*** Begin section ***
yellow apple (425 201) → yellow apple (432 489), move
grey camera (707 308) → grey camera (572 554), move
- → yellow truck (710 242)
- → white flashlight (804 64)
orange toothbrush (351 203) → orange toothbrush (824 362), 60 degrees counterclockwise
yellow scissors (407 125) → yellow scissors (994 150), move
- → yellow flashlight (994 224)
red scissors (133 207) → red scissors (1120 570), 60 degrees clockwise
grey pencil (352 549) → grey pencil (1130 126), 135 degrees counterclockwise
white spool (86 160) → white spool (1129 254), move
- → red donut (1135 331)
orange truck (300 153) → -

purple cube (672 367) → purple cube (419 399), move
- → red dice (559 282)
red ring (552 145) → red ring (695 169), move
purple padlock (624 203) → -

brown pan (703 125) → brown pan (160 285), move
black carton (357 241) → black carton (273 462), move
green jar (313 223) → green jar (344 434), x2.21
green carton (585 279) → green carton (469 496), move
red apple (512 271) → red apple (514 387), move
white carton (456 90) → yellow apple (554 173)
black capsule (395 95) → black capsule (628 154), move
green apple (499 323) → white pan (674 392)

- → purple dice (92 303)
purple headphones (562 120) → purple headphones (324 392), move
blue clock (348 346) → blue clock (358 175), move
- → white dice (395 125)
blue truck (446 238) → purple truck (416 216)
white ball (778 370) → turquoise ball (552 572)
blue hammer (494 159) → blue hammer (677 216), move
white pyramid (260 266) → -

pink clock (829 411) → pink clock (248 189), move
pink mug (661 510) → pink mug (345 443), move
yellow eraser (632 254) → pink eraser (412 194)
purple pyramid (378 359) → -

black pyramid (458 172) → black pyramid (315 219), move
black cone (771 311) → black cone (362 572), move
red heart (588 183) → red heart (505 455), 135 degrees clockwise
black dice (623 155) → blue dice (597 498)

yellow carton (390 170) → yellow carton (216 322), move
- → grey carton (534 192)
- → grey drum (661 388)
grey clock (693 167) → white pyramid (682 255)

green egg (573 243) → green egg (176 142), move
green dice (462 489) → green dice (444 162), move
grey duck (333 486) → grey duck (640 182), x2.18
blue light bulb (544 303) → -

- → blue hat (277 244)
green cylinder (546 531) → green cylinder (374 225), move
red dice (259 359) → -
*** End section ***
▸ What to produce:
All of the listing above should be restated word for word.

▸ Solved problem:
yellow apple (425 201) → yellow apple (432 489), move
grey camera (707 308) → grey camera (572 554), move
- → yellow truck (710 242)
- → white flashlight (804 64)
orange toothbrush (351 203) → orange toothbrush (824 362), 60 degrees counterclockwise
yellow scissors (407 125) → yellow scissors (994 150), move
- → yellow flashlight (994 224)
red scissors (133 207) → red scissors (1120 570), 60 degrees clockwise
grey pencil (352 549) → grey pencil (1130 126), 135 degrees counterclockwise
white spool (86 160) → white spool (1129 254), move
- → red donut (1135 331)
orange truck (300 153) → -

purple cube (672 367) → purple cube (419 399), move
- → red dice (559 282)
red ring (552 145) → red ring (695 169), move
purple padlock (624 203) → -

brown pan (703 125) → brown pan (160 285), move
black carton (357 241) → black carton (273 462), move
green jar (313 223) → green jar (344 434), x2.21
green carton (585 279) → green carton (469 496), move
red apple (512 271) → red apple (514 387), move
white carton (456 90) → yellow apple (554 173)
black capsule (395 95) → black capsule (628 154), move
green apple (499 323) → white pan (674 392)

- → purple dice (92 303)
purple headphones (562 120) → purple headphones (324 392), move
blue clock (348 346) → blue clock (358 175), move
- → white dice (395 125)
blue truck (446 238) → purple truck (416 216)
white ball (778 370) → turquoise ball (552 572)
blue hammer (494 159) → blue hammer (677 216), move
white pyramid (260 266) → -

pink clock (829 411) → pink clock (248 189), move
pink mug (661 510) → pink mug (345 443), move
yellow eraser (632 254) → pink eraser (412 194)
purple pyramid (378 359) → -

black pyramid (458 172) → black pyramid (315 219), move
black cone (771 311) → black cone (362 572), move
red heart (588 183) → red heart (505 455), 135 degrees clockwise
black dice (623 155) → blue dice (597 498)

yellow carton (390 170) → yellow carton (216 322), move
- → grey carton (534 192)
- → grey drum (661 388)
grey clock (693 167) → white pyramid (682 255)

green egg (573 243) → green egg (176 142), move
green dice (462 489) → green dice (444 162), move
grey duck (333 486) → grey duck (640 182), x2.18
blue light bulb (544 303) → -

- → blue hat (277 244)
green cylinder (546 531) → green cylinder (374 225), move
red dice (259 359) → -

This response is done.